Exercise description:
I'd like the data beneath this line reproduced exactly, without any of its images.
◇ ◇ ◇ ◇ ◇
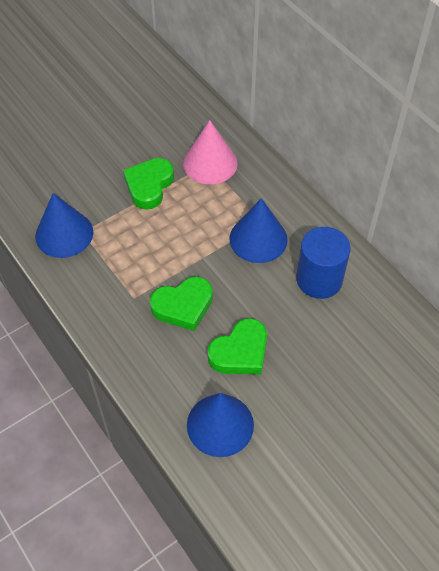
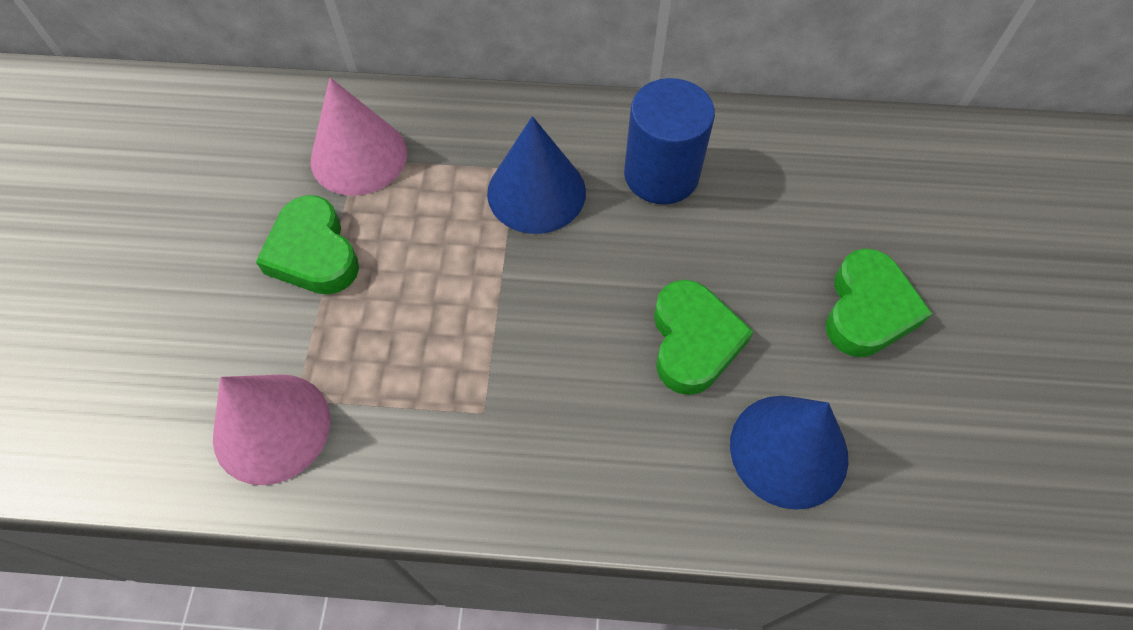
camera: 50 degrees left, 5 degrees up
(64, 234) = (272, 428): blue cone -> pink cone
(183, 306) = (558, 357): green heart -> green heart (867, 309)

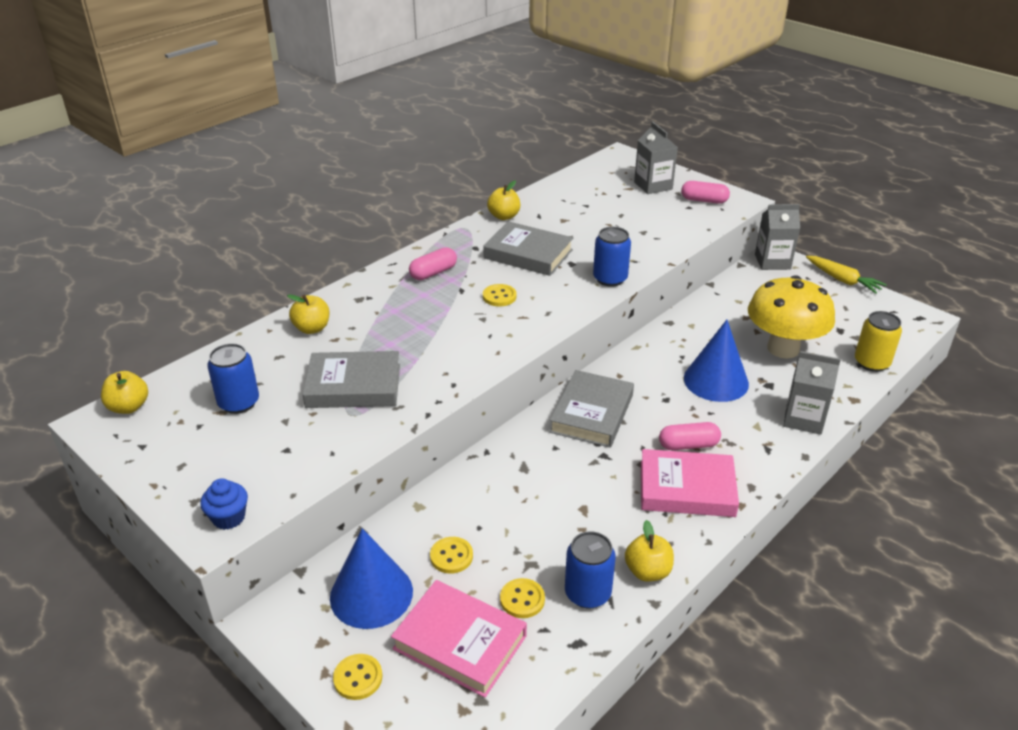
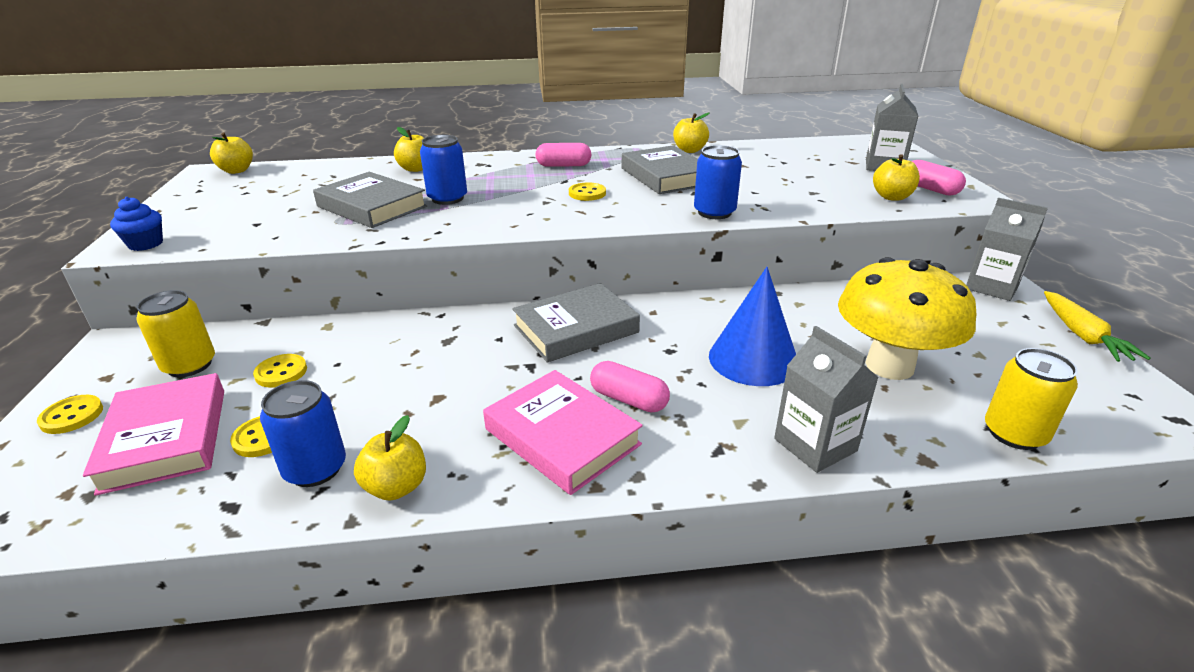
camera: 40 degrees right, 5 degrees down
(239, 403) = (290, 190): blue can -> blue can (447, 198)
(371, 594) = (189, 365): blue cone -> yellow can
(692, 218) = (892, 197): none -> yellow apple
◇ ◇ ◇ ◇ ◇
Response to the exercise:
camera: 50 degrees left, 5 degrees up
(64, 234) = (272, 428): blue cone -> pink cone
(183, 306) = (558, 357): green heart -> green heart (867, 309)

camera: 40 degrees right, 5 degrees down
(239, 403) = (290, 190): blue can -> blue can (447, 198)
(371, 594) = (189, 365): blue cone -> yellow can
(692, 218) = (892, 197): none -> yellow apple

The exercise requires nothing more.